== Data lines ==
— BEGIN —
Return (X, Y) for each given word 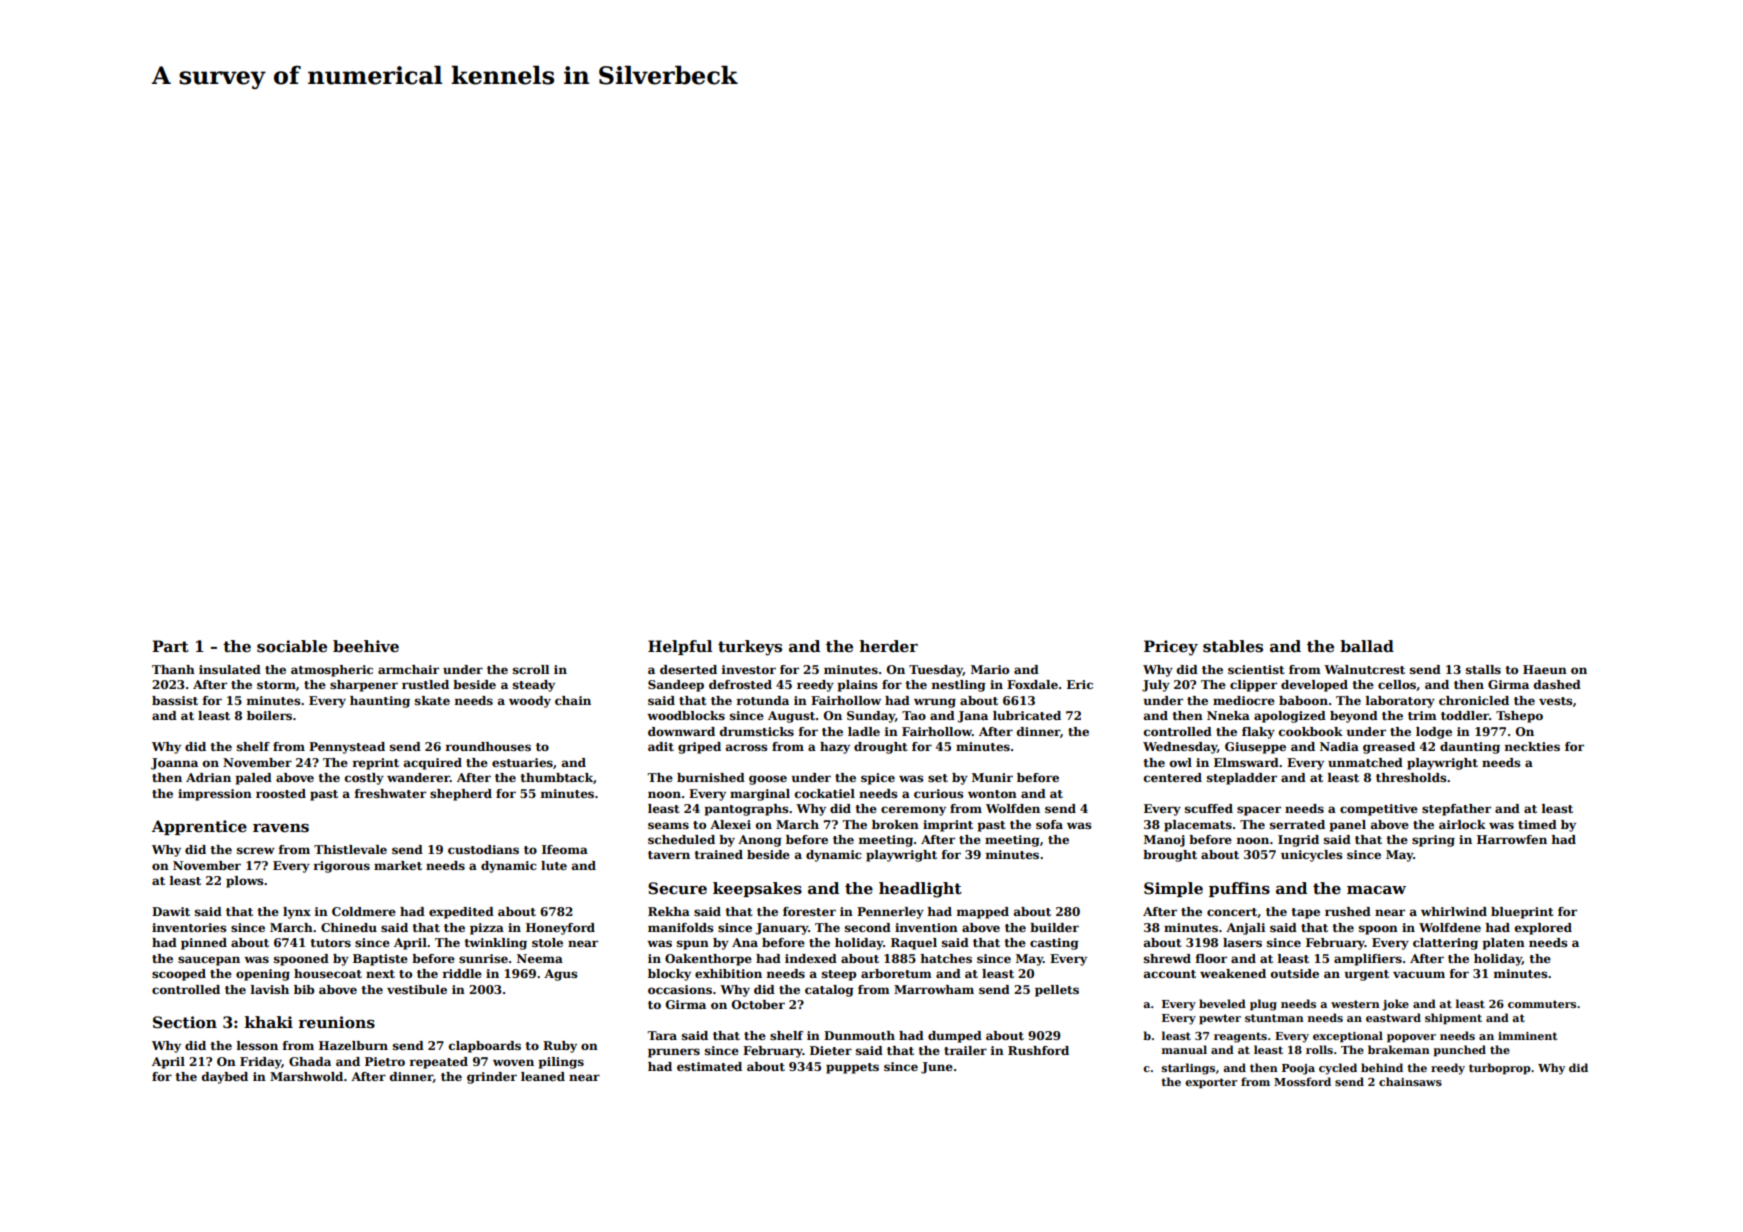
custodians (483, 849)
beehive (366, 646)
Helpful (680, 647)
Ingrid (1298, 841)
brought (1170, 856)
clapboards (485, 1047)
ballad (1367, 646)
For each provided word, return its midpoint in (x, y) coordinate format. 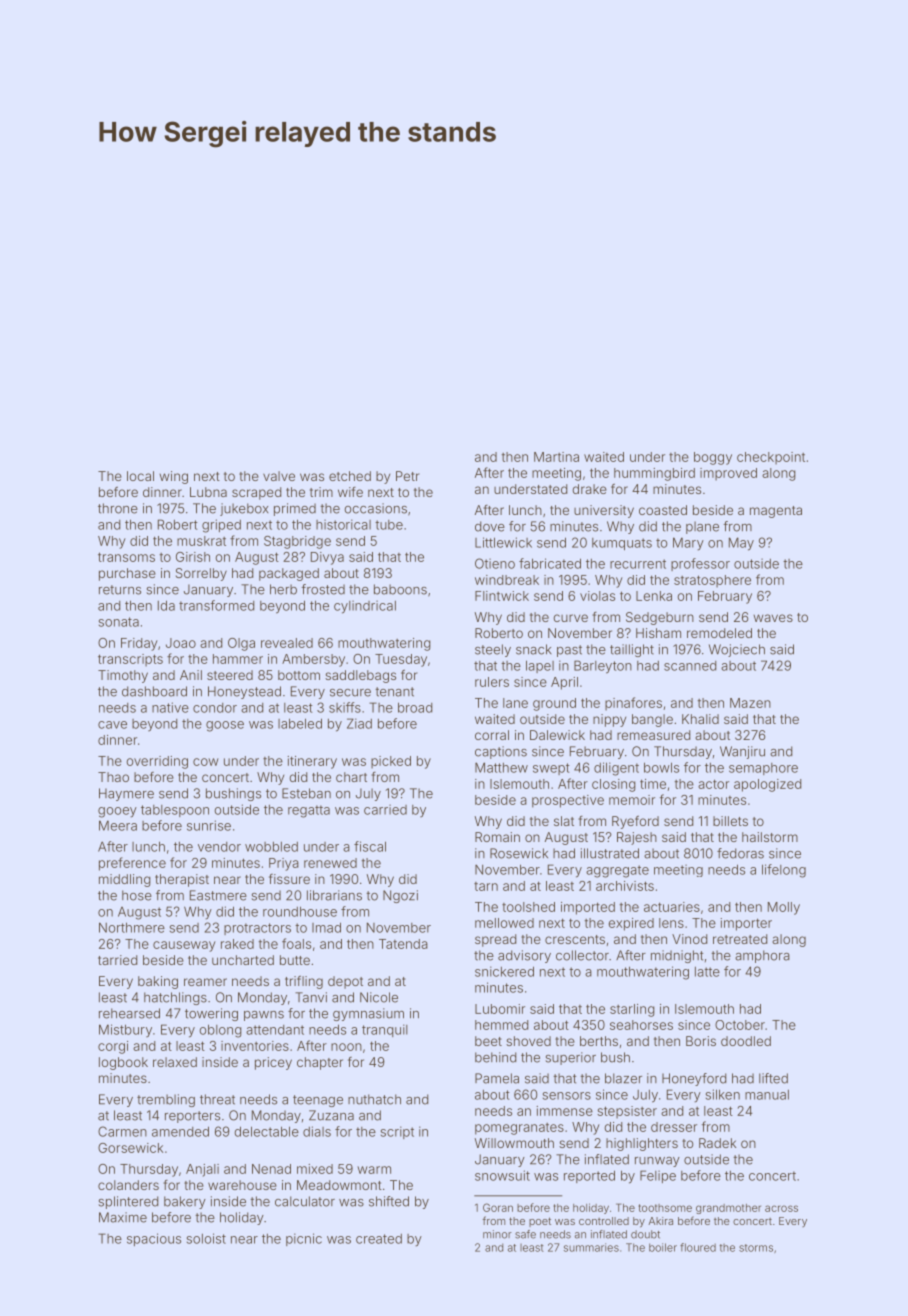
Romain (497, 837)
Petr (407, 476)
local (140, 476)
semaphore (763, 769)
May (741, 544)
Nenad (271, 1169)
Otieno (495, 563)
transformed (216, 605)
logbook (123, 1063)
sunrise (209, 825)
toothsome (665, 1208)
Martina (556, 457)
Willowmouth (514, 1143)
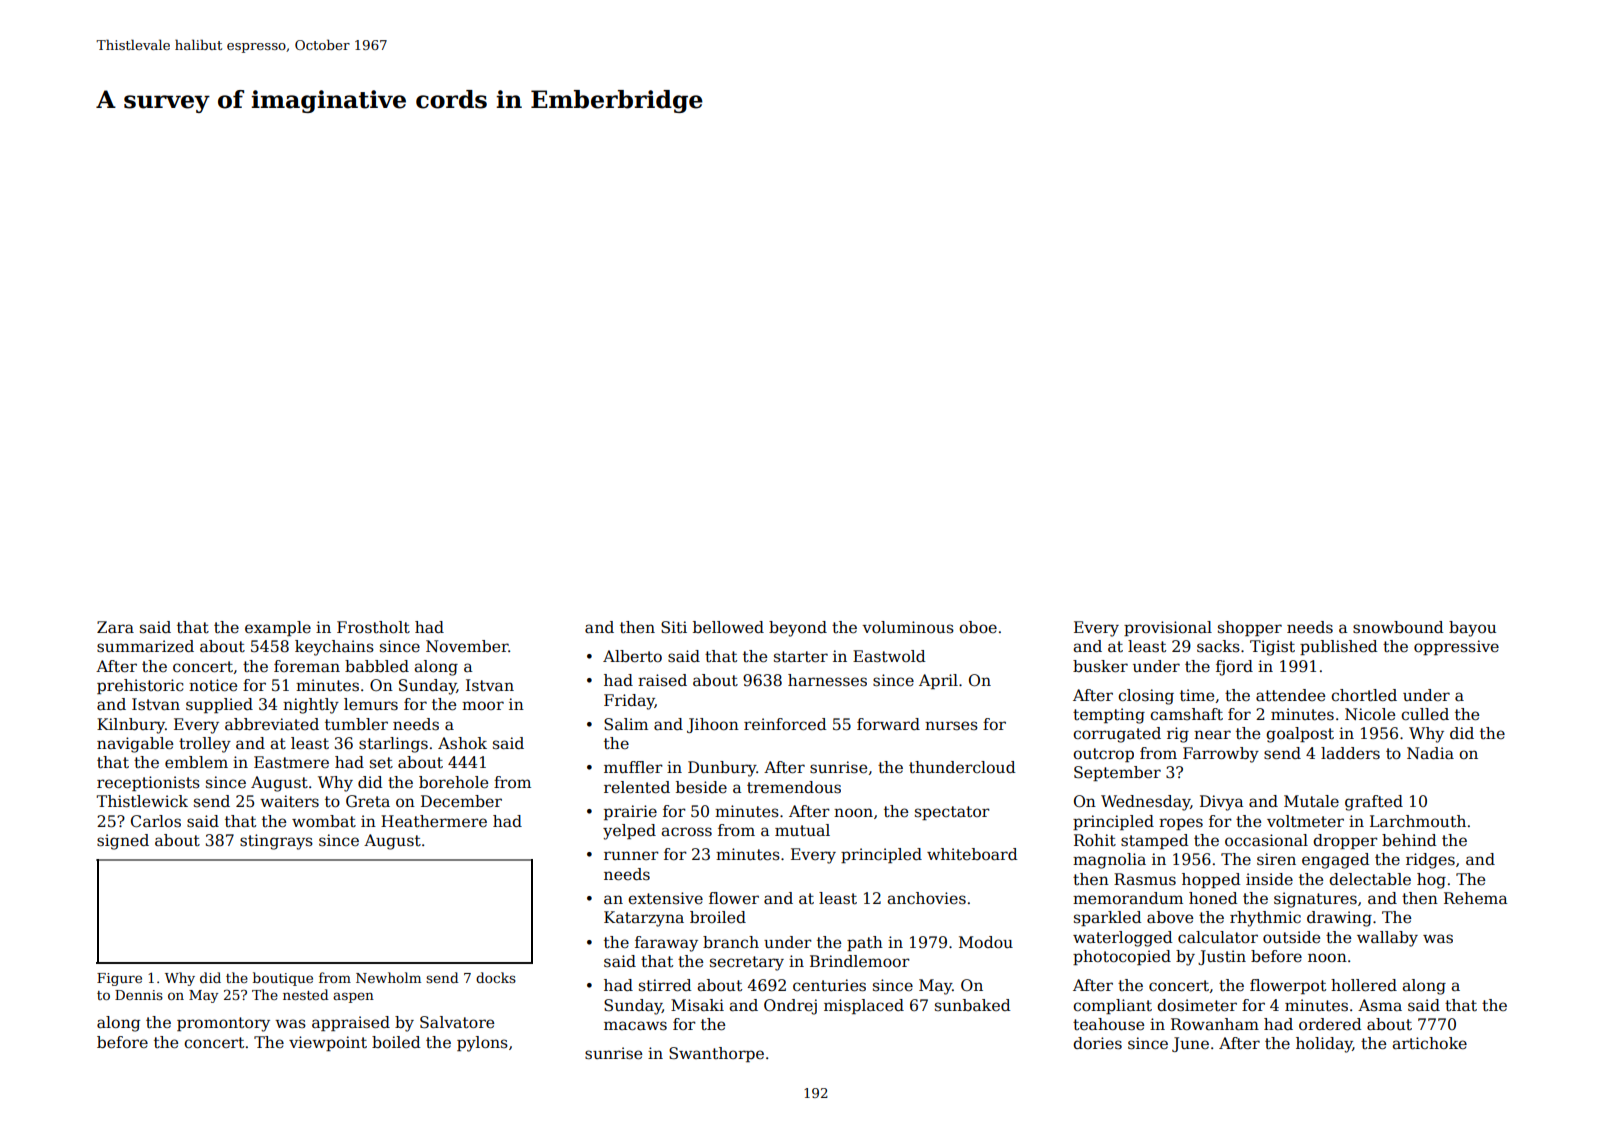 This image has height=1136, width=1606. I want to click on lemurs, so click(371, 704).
— END —
== Brief ==
Print all of the records above again, character for character, but leave the pictures out.

== Result for this exercise ==
Return (X, Y) for each given word 
custodians (483, 849)
beehive (366, 646)
Helpful (680, 647)
Ingrid (1298, 841)
brought (1170, 856)
clapboards (485, 1047)
ballad (1367, 646)
For each provided word, return its midpoint in (x, y) coordinate format. 
Romain (497, 837)
Petr (407, 476)
local (140, 476)
semaphore (763, 769)
May (741, 544)
Nenad (271, 1169)
Otieno (495, 563)
transformed (216, 605)
logbook (123, 1063)
sunrise (209, 825)
toothsome (665, 1208)
Martina (556, 457)
Willowmouth (514, 1143)
 This image has height=1136, width=1606. I want to click on lemurs, so click(371, 704).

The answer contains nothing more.